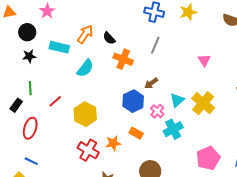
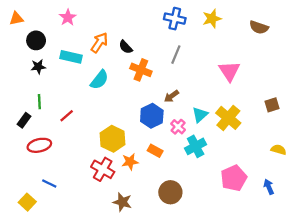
pink star: (47, 11) -> (68, 17), moved
pink triangle: (204, 60) -> (229, 71), size x1.5
yellow hexagon: (85, 114) -> (113, 139), moved
red ellipse: (30, 128) -> (39, 145), turned 60
blue line: (31, 161) -> (49, 184), moved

**********

**WHAT THIS TASK INVOLVES**
Print exactly, and only, the lines of the material above that run from the one containing "yellow hexagon: (85, 114)" through its last line.

**RESPONSE TO THIS TASK**
yellow hexagon: (85, 114) -> (113, 139), moved
red ellipse: (30, 128) -> (39, 145), turned 60
blue line: (31, 161) -> (49, 184), moved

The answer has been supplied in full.